Segment Start: Available data

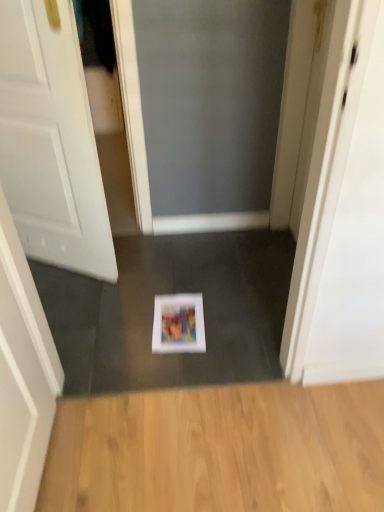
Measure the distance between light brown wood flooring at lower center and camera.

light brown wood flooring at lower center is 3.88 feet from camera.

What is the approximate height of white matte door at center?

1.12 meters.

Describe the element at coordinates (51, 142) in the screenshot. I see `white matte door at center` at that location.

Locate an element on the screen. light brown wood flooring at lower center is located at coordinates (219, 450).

Segment End: Available data
Segment Start: Available data

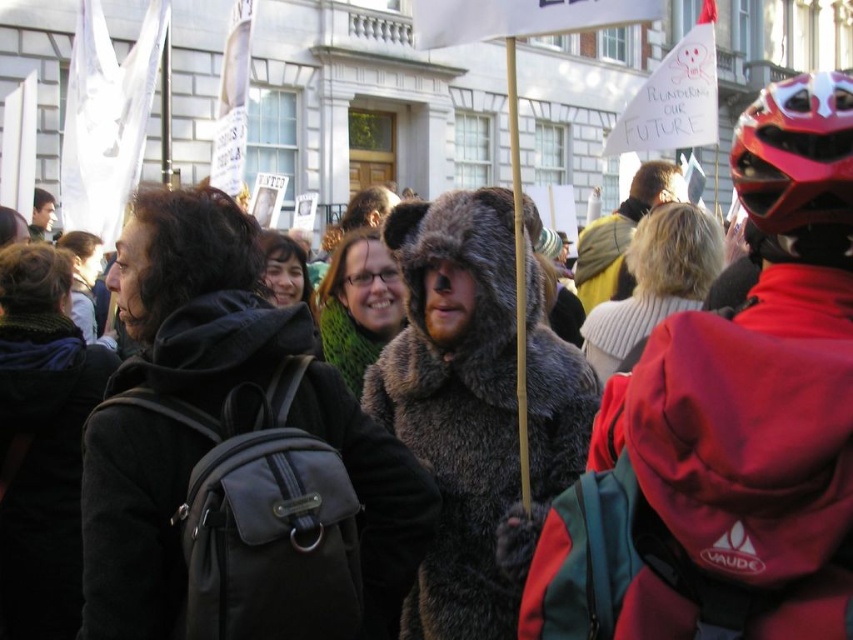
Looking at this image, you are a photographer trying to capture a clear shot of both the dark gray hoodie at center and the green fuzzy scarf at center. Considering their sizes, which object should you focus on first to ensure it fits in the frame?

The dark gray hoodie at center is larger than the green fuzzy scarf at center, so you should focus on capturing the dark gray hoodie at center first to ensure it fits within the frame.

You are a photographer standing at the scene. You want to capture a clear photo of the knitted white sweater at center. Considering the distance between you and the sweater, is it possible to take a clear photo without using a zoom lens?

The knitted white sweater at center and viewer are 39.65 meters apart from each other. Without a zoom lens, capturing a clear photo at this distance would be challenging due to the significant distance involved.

Segment End: Available data

▸ **Description of the task**: Present the records from the line with "light brown wood flooring at lower center is 3.88" to the line with "Describe the element", both included, as a Markdown table with the columns Row and Line. Number each row and omit blank lines.

▸ **Written solution**:
| Row | Line |
|---|---|
| 1 | light brown wood flooring at lower center is 3.88 feet from camera. |
| 2 | What is the approximate height of white matte door at center? |
| 3 | 1.12 meters. |
| 4 | Describe the element at coordinates (51, 142) in the screenshot. I see `white matte door at center` at that location. |